[Scene edit records]
· · · · ·

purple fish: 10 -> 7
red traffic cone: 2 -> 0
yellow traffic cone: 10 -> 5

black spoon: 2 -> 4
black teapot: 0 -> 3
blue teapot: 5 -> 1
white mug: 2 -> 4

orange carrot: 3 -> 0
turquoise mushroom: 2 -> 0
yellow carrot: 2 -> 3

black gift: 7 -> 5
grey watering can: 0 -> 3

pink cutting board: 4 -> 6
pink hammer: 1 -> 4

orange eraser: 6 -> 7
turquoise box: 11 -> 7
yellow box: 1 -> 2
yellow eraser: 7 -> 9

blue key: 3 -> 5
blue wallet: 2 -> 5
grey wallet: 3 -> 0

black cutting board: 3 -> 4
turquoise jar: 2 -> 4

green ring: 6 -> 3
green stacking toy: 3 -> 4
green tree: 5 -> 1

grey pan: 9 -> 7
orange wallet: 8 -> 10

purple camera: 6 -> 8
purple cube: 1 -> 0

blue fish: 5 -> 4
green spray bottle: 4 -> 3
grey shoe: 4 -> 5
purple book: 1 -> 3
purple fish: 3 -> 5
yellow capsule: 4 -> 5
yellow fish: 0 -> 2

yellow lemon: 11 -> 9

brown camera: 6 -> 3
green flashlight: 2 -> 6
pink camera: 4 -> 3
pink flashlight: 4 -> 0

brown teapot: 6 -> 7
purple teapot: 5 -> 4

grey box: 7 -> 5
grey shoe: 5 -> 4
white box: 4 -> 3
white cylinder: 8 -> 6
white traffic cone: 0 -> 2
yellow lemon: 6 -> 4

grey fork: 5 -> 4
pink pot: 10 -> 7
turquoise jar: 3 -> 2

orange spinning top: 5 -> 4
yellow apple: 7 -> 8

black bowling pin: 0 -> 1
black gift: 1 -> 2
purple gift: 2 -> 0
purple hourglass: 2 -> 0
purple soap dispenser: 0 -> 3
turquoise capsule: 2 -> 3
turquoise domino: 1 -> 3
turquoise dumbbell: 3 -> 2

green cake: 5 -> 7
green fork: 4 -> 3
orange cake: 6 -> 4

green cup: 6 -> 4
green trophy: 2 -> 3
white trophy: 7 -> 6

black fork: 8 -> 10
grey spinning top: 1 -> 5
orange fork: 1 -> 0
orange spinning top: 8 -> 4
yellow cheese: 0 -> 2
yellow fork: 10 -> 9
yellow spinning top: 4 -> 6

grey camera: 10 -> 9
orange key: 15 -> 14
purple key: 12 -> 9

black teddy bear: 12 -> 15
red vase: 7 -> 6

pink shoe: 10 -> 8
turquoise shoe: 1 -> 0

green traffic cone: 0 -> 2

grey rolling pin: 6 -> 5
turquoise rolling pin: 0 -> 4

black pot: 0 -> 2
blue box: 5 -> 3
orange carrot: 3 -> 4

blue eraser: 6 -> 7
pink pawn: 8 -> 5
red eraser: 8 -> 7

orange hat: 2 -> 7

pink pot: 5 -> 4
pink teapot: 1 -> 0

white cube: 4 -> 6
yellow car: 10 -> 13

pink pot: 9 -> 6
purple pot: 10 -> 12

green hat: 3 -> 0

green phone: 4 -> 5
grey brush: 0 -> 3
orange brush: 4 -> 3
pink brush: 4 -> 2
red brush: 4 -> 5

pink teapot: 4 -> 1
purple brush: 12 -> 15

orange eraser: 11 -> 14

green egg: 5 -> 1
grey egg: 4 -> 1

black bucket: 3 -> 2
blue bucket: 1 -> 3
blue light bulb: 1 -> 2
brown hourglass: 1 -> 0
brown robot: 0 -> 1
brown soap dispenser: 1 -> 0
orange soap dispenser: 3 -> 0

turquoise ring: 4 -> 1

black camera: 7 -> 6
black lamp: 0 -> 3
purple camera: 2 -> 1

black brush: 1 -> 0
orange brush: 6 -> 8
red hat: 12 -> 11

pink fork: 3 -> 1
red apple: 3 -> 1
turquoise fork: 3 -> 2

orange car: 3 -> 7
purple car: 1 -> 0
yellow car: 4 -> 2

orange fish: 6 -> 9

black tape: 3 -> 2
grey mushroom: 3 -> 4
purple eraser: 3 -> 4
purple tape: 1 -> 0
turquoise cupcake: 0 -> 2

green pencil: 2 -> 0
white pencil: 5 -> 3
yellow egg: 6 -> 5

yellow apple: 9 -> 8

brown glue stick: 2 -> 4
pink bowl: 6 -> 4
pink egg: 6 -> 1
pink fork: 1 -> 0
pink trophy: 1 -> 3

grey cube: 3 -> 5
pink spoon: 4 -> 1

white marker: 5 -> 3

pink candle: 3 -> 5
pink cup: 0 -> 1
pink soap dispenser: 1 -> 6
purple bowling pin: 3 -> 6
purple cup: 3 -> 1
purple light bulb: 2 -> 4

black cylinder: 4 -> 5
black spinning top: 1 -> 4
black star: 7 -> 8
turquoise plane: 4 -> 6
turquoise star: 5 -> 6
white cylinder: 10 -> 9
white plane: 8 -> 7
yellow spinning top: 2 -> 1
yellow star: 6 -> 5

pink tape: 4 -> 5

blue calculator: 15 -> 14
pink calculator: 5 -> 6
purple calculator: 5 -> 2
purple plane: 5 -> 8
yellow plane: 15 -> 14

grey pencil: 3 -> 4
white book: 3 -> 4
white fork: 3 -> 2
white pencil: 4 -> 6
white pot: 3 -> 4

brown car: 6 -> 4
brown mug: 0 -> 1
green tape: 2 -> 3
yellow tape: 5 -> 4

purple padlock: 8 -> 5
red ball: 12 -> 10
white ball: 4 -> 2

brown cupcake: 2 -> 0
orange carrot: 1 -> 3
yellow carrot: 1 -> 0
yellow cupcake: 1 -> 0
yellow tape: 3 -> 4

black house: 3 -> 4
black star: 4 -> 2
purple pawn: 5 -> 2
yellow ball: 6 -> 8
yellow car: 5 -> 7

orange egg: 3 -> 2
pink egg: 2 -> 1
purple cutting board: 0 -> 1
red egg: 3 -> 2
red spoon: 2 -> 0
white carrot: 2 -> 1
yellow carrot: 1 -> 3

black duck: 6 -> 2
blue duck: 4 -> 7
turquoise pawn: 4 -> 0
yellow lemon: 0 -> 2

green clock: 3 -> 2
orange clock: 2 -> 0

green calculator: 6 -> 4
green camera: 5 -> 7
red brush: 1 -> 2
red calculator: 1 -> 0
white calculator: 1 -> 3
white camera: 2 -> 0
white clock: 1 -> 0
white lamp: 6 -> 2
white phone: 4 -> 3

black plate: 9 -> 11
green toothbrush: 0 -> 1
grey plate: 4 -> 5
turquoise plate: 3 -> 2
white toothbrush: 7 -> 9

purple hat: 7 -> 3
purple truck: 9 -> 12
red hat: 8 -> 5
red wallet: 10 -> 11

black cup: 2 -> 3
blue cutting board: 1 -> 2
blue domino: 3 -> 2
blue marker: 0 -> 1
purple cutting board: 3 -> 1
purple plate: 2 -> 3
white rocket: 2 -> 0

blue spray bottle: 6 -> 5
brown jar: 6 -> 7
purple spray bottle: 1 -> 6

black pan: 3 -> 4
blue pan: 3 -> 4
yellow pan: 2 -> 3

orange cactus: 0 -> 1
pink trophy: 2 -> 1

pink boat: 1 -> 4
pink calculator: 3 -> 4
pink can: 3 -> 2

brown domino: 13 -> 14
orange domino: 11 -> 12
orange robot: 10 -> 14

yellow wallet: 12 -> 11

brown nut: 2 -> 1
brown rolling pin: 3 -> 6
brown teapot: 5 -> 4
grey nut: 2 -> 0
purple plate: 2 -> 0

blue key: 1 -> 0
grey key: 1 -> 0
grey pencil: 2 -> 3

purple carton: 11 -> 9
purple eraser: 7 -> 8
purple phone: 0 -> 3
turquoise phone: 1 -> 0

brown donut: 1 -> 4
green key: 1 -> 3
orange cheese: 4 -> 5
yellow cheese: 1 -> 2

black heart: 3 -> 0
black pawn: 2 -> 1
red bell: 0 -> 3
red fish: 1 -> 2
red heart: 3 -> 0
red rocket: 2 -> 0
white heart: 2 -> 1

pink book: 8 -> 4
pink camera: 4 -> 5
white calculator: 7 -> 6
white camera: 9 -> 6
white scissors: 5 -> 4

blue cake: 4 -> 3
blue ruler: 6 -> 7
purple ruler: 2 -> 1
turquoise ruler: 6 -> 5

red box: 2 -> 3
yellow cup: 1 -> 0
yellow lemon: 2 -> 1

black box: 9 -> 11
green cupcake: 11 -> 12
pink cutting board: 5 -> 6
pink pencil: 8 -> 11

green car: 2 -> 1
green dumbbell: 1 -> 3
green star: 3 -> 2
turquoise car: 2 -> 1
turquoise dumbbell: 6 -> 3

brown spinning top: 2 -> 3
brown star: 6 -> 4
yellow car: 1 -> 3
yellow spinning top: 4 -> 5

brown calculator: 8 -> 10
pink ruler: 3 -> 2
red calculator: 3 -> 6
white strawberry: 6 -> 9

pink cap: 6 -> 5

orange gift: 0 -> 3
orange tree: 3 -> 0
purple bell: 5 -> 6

· · · · ·

What the task asks
In the entries above, find the line holding "pink cup: 0 -> 1" and the line holding "purple calculator: 5 -> 2", then retype exactly those two lines and every line between them, and nothing else.

Response to this task
pink cup: 0 -> 1
pink soap dispenser: 1 -> 6
purple bowling pin: 3 -> 6
purple cup: 3 -> 1
purple light bulb: 2 -> 4

black cylinder: 4 -> 5
black spinning top: 1 -> 4
black star: 7 -> 8
turquoise plane: 4 -> 6
turquoise star: 5 -> 6
white cylinder: 10 -> 9
white plane: 8 -> 7
yellow spinning top: 2 -> 1
yellow star: 6 -> 5

pink tape: 4 -> 5

blue calculator: 15 -> 14
pink calculator: 5 -> 6
purple calculator: 5 -> 2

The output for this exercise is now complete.